PROVIDED RECORDS:
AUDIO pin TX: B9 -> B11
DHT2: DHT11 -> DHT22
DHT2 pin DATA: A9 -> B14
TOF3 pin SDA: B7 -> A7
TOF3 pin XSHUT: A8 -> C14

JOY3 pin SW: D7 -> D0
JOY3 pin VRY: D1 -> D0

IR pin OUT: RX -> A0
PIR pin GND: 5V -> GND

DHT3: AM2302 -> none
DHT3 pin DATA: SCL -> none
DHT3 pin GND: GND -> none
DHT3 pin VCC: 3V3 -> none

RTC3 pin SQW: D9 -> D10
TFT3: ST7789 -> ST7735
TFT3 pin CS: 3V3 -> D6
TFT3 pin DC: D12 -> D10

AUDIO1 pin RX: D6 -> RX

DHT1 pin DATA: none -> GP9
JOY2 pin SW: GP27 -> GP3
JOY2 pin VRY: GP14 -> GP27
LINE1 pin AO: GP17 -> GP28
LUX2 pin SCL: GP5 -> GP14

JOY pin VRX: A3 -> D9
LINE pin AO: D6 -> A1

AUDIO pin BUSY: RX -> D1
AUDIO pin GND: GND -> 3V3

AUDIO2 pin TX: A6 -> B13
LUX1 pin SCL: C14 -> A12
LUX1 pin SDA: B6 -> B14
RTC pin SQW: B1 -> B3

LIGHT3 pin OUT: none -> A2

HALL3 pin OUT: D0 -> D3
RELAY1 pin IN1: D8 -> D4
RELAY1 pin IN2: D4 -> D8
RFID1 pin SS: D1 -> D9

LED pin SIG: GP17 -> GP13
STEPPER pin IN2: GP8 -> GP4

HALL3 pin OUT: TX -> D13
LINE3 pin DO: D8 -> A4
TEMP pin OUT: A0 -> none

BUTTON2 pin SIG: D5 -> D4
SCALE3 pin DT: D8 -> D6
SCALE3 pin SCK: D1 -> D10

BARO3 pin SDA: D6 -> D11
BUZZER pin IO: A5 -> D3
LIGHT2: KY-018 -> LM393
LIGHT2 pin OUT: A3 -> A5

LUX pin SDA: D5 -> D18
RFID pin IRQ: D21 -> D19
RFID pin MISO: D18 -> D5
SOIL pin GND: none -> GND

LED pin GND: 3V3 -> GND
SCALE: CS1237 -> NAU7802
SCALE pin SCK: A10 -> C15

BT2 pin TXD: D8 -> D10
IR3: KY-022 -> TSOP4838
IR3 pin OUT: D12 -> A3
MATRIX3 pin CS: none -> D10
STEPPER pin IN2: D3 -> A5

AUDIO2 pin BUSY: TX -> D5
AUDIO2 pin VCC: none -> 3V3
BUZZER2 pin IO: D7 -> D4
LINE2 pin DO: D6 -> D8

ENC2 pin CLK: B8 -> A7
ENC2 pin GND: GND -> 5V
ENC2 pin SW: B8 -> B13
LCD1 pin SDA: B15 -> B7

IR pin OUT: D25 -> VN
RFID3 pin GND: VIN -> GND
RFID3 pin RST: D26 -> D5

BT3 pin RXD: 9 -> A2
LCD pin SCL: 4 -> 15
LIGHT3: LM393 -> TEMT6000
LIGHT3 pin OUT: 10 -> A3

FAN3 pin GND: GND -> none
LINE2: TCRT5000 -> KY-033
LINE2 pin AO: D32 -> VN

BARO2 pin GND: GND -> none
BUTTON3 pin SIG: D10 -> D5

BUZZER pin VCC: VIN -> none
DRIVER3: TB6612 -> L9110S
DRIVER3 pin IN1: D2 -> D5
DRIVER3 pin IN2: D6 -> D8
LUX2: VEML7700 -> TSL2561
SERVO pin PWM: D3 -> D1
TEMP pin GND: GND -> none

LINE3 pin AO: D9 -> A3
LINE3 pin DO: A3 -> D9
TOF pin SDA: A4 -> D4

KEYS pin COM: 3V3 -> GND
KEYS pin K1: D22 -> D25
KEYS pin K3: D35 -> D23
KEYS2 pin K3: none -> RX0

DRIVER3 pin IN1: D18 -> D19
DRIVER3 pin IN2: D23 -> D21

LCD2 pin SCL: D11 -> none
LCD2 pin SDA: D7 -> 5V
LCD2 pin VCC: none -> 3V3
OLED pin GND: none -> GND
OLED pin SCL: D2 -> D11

TASK:
Copy out the entries from the material above, matching each one exactly.

REPLY TO THE TASK:
AUDIO pin TX: B9 -> B11
DHT2: DHT11 -> DHT22
DHT2 pin DATA: A9 -> B14
TOF3 pin SDA: B7 -> A7
TOF3 pin XSHUT: A8 -> C14

JOY3 pin SW: D7 -> D0
JOY3 pin VRY: D1 -> D0

IR pin OUT: RX -> A0
PIR pin GND: 5V -> GND

DHT3: AM2302 -> none
DHT3 pin DATA: SCL -> none
DHT3 pin GND: GND -> none
DHT3 pin VCC: 3V3 -> none

RTC3 pin SQW: D9 -> D10
TFT3: ST7789 -> ST7735
TFT3 pin CS: 3V3 -> D6
TFT3 pin DC: D12 -> D10

AUDIO1 pin RX: D6 -> RX

DHT1 pin DATA: none -> GP9
JOY2 pin SW: GP27 -> GP3
JOY2 pin VRY: GP14 -> GP27
LINE1 pin AO: GP17 -> GP28
LUX2 pin SCL: GP5 -> GP14

JOY pin VRX: A3 -> D9
LINE pin AO: D6 -> A1

AUDIO pin BUSY: RX -> D1
AUDIO pin GND: GND -> 3V3

AUDIO2 pin TX: A6 -> B13
LUX1 pin SCL: C14 -> A12
LUX1 pin SDA: B6 -> B14
RTC pin SQW: B1 -> B3

LIGHT3 pin OUT: none -> A2

HALL3 pin OUT: D0 -> D3
RELAY1 pin IN1: D8 -> D4
RELAY1 pin IN2: D4 -> D8
RFID1 pin SS: D1 -> D9

LED pin SIG: GP17 -> GP13
STEPPER pin IN2: GP8 -> GP4

HALL3 pin OUT: TX -> D13
LINE3 pin DO: D8 -> A4
TEMP pin OUT: A0 -> none

BUTTON2 pin SIG: D5 -> D4
SCALE3 pin DT: D8 -> D6
SCALE3 pin SCK: D1 -> D10

BARO3 pin SDA: D6 -> D11
BUZZER pin IO: A5 -> D3
LIGHT2: KY-018 -> LM393
LIGHT2 pin OUT: A3 -> A5

LUX pin SDA: D5 -> D18
RFID pin IRQ: D21 -> D19
RFID pin MISO: D18 -> D5
SOIL pin GND: none -> GND

LED pin GND: 3V3 -> GND
SCALE: CS1237 -> NAU7802
SCALE pin SCK: A10 -> C15

BT2 pin TXD: D8 -> D10
IR3: KY-022 -> TSOP4838
IR3 pin OUT: D12 -> A3
MATRIX3 pin CS: none -> D10
STEPPER pin IN2: D3 -> A5

AUDIO2 pin BUSY: TX -> D5
AUDIO2 pin VCC: none -> 3V3
BUZZER2 pin IO: D7 -> D4
LINE2 pin DO: D6 -> D8

ENC2 pin CLK: B8 -> A7
ENC2 pin GND: GND -> 5V
ENC2 pin SW: B8 -> B13
LCD1 pin SDA: B15 -> B7

IR pin OUT: D25 -> VN
RFID3 pin GND: VIN -> GND
RFID3 pin RST: D26 -> D5

BT3 pin RXD: 9 -> A2
LCD pin SCL: 4 -> 15
LIGHT3: LM393 -> TEMT6000
LIGHT3 pin OUT: 10 -> A3

FAN3 pin GND: GND -> none
LINE2: TCRT5000 -> KY-033
LINE2 pin AO: D32 -> VN

BARO2 pin GND: GND -> none
BUTTON3 pin SIG: D10 -> D5

BUZZER pin VCC: VIN -> none
DRIVER3: TB6612 -> L9110S
DRIVER3 pin IN1: D2 -> D5
DRIVER3 pin IN2: D6 -> D8
LUX2: VEML7700 -> TSL2561
SERVO pin PWM: D3 -> D1
TEMP pin GND: GND -> none

LINE3 pin AO: D9 -> A3
LINE3 pin DO: A3 -> D9
TOF pin SDA: A4 -> D4

KEYS pin COM: 3V3 -> GND
KEYS pin K1: D22 -> D25
KEYS pin K3: D35 -> D23
KEYS2 pin K3: none -> RX0

DRIVER3 pin IN1: D18 -> D19
DRIVER3 pin IN2: D23 -> D21

LCD2 pin SCL: D11 -> none
LCD2 pin SDA: D7 -> 5V
LCD2 pin VCC: none -> 3V3
OLED pin GND: none -> GND
OLED pin SCL: D2 -> D11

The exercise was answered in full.